Below is a block of records; reproduce all of them exactly and leave out any pictures.

+ + + +

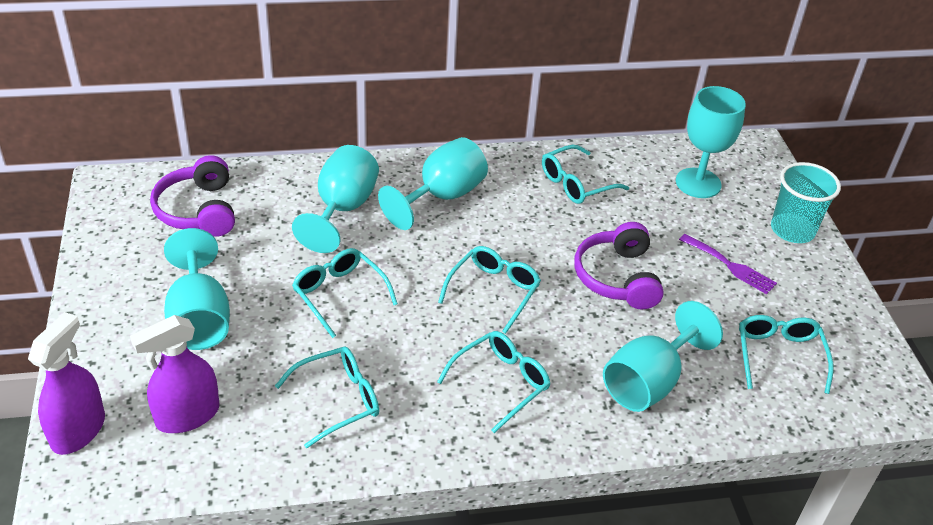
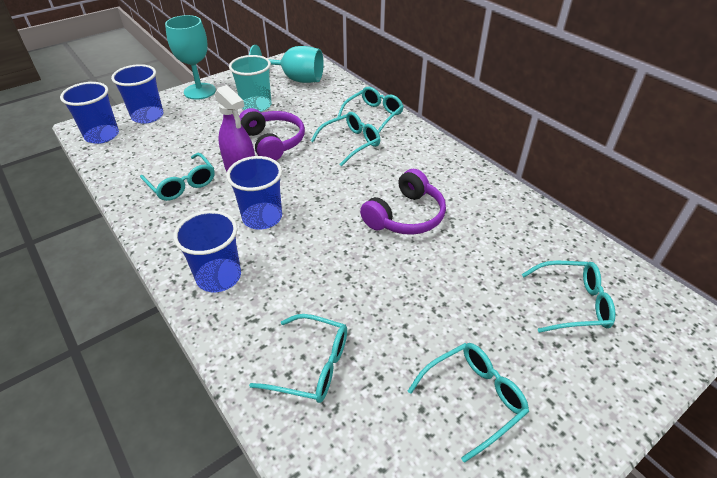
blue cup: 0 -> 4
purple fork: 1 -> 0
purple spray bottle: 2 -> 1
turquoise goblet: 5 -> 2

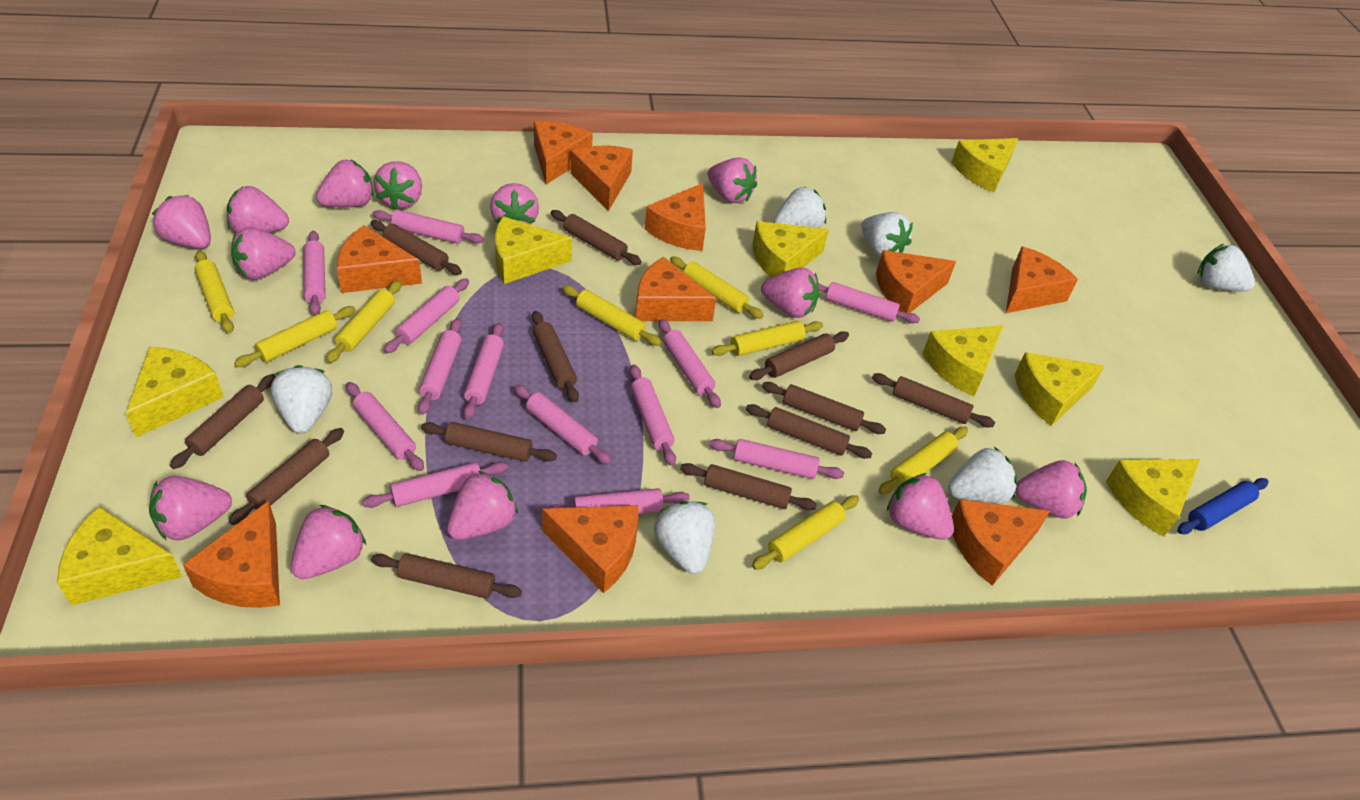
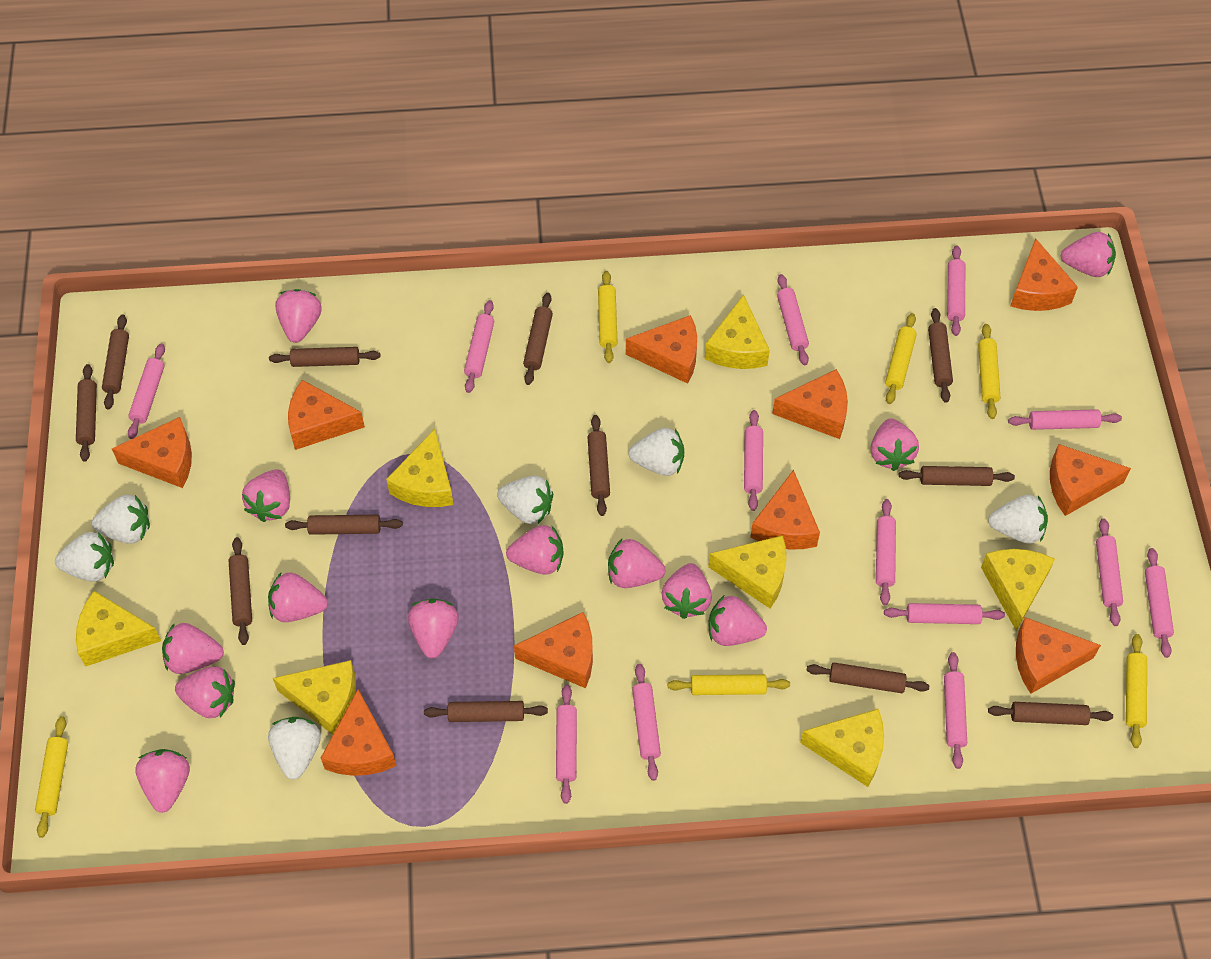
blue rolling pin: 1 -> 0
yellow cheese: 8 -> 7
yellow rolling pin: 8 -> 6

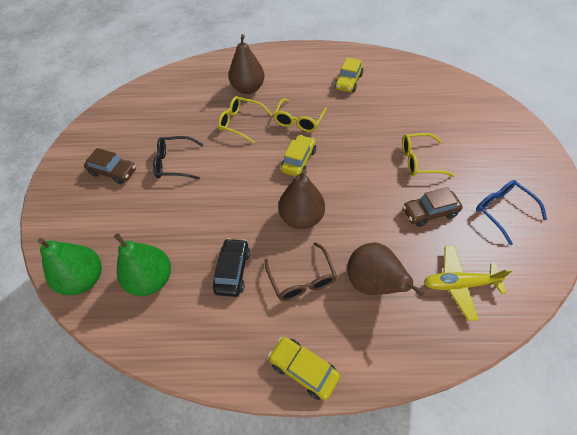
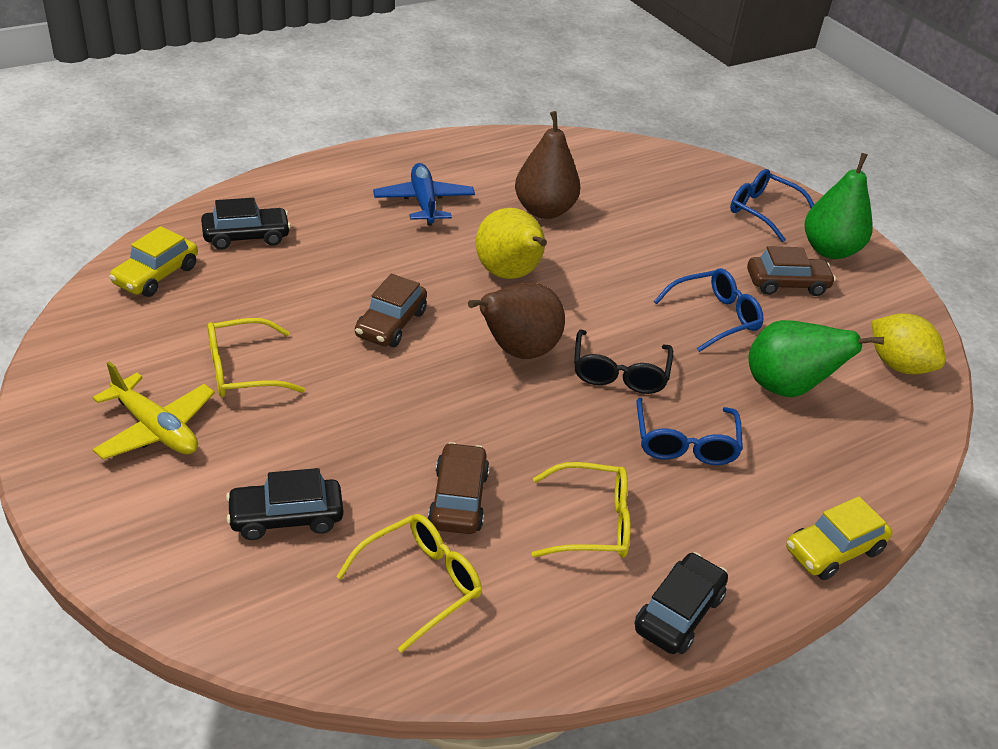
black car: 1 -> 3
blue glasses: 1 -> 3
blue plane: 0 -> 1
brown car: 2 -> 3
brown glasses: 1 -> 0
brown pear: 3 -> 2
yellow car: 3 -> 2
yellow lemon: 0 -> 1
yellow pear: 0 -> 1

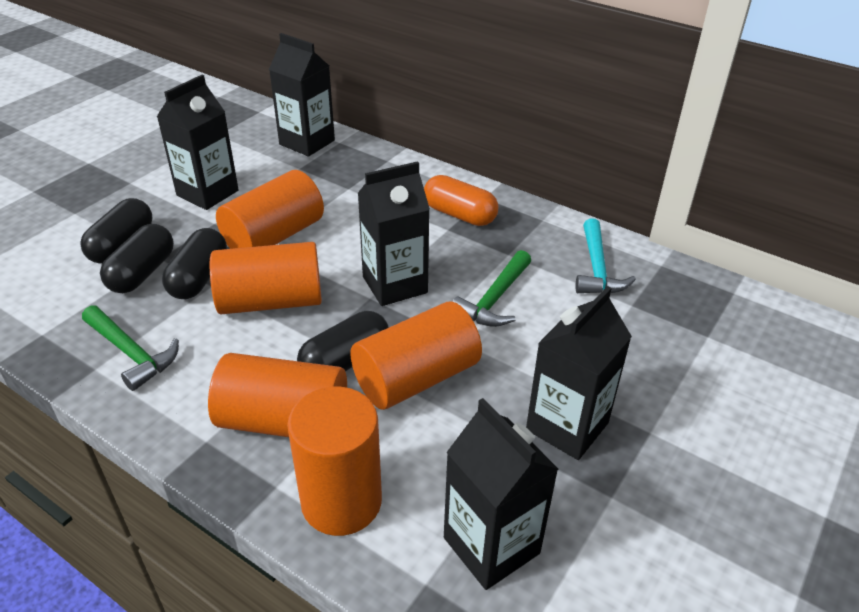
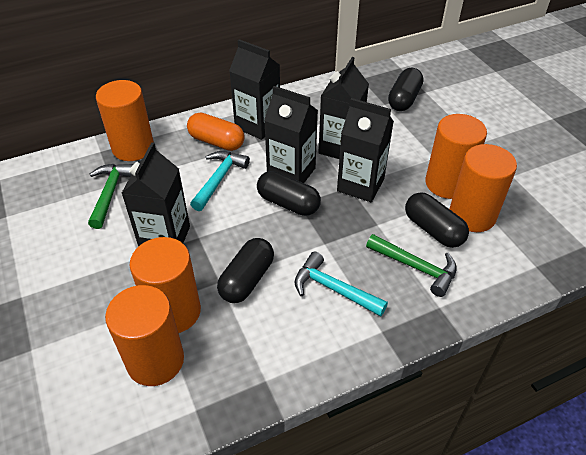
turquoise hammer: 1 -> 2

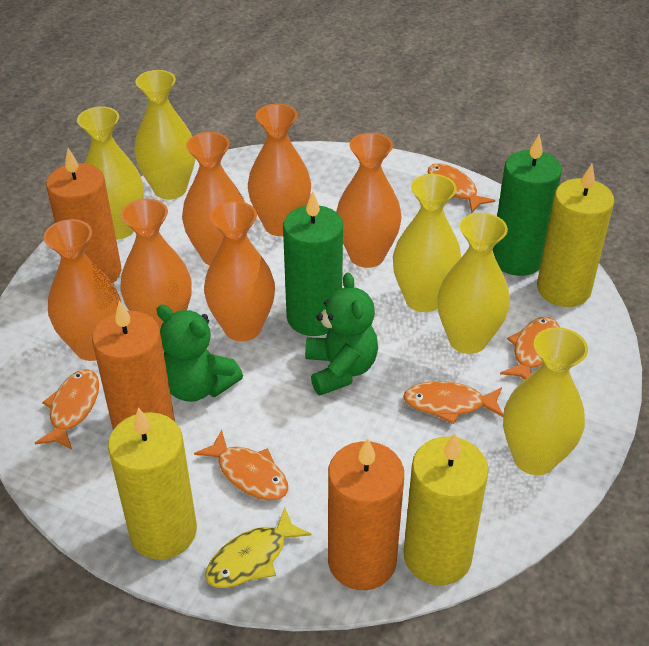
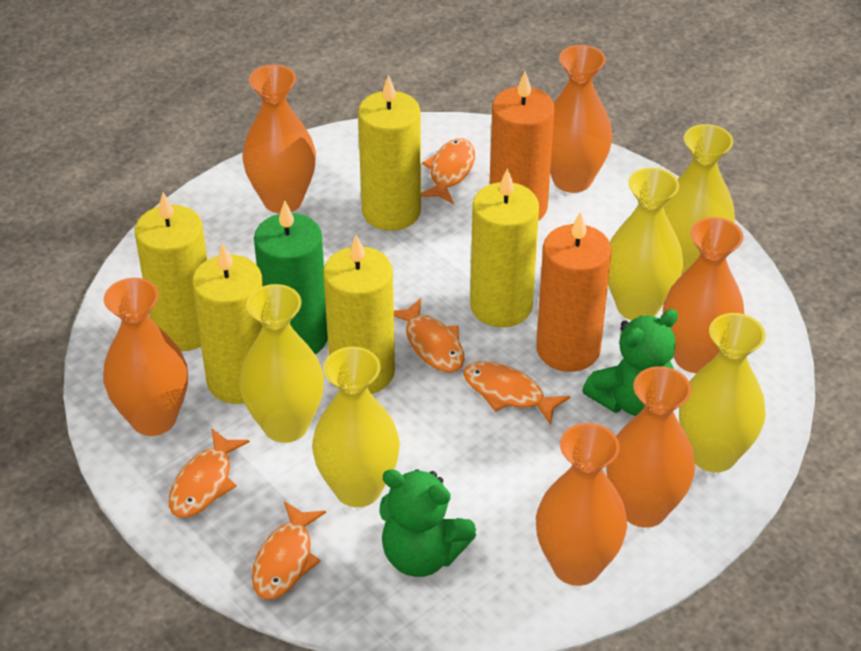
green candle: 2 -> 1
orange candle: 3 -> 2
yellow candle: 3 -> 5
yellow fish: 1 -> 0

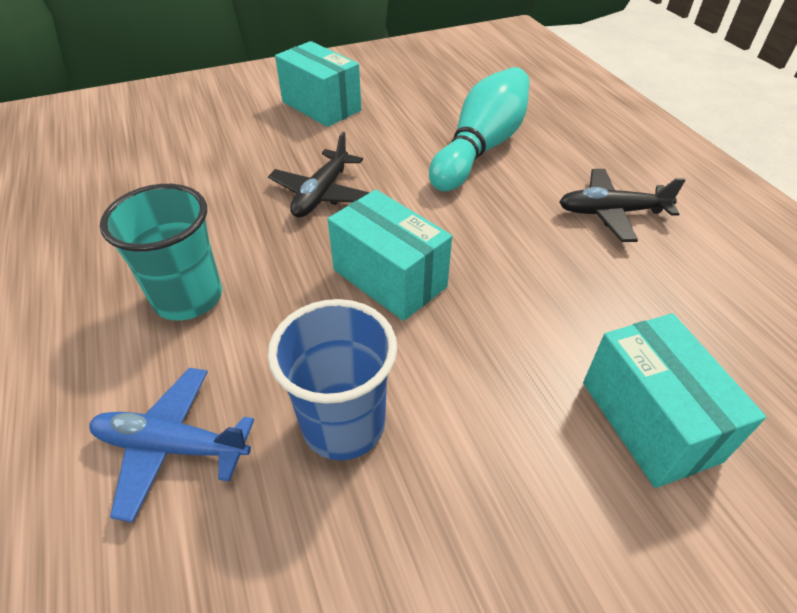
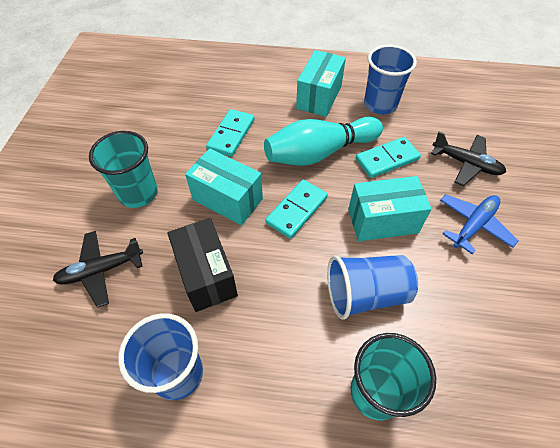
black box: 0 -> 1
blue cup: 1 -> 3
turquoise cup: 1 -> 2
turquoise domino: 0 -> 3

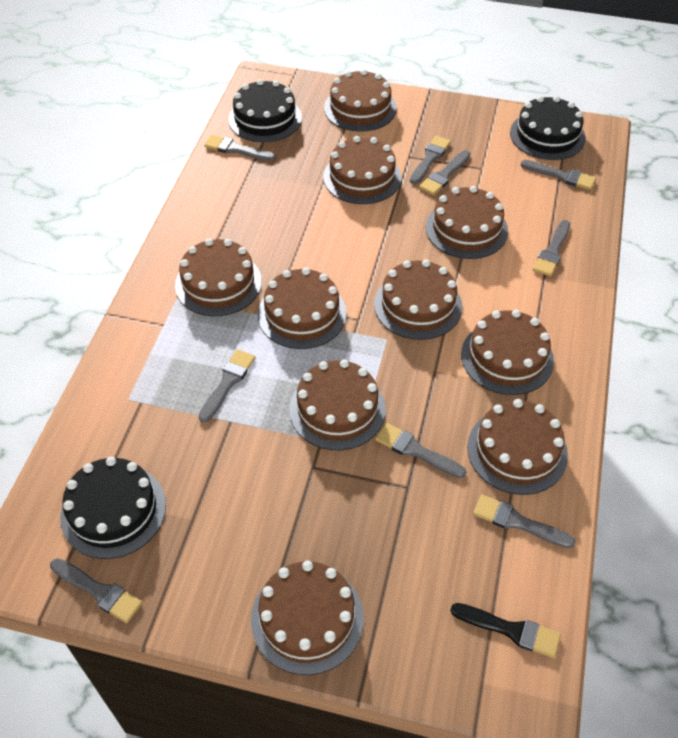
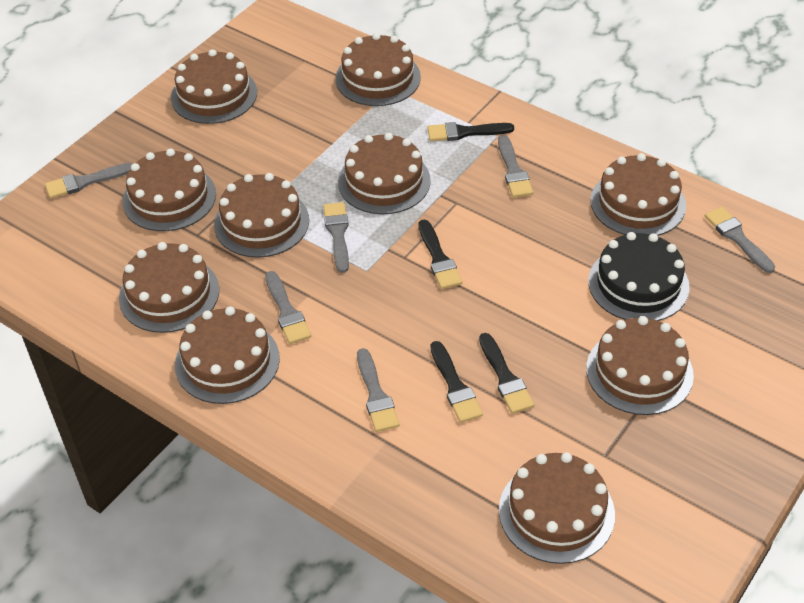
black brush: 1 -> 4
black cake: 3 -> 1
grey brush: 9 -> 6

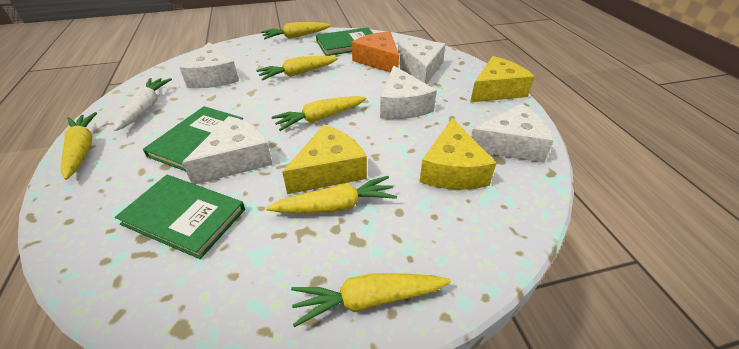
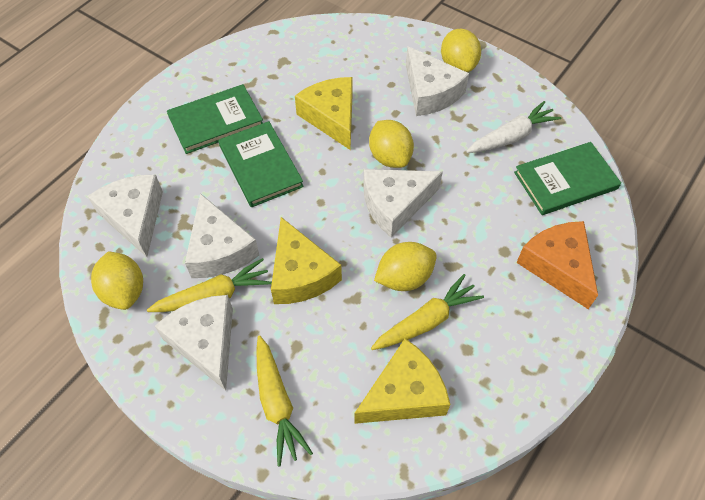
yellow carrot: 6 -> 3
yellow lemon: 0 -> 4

+ + + +

● Expected output:
blue cup: 0 -> 4
purple fork: 1 -> 0
purple spray bottle: 2 -> 1
turquoise goblet: 5 -> 2

blue rolling pin: 1 -> 0
yellow cheese: 8 -> 7
yellow rolling pin: 8 -> 6

black car: 1 -> 3
blue glasses: 1 -> 3
blue plane: 0 -> 1
brown car: 2 -> 3
brown glasses: 1 -> 0
brown pear: 3 -> 2
yellow car: 3 -> 2
yellow lemon: 0 -> 1
yellow pear: 0 -> 1

turquoise hammer: 1 -> 2

green candle: 2 -> 1
orange candle: 3 -> 2
yellow candle: 3 -> 5
yellow fish: 1 -> 0

black box: 0 -> 1
blue cup: 1 -> 3
turquoise cup: 1 -> 2
turquoise domino: 0 -> 3

black brush: 1 -> 4
black cake: 3 -> 1
grey brush: 9 -> 6

yellow carrot: 6 -> 3
yellow lemon: 0 -> 4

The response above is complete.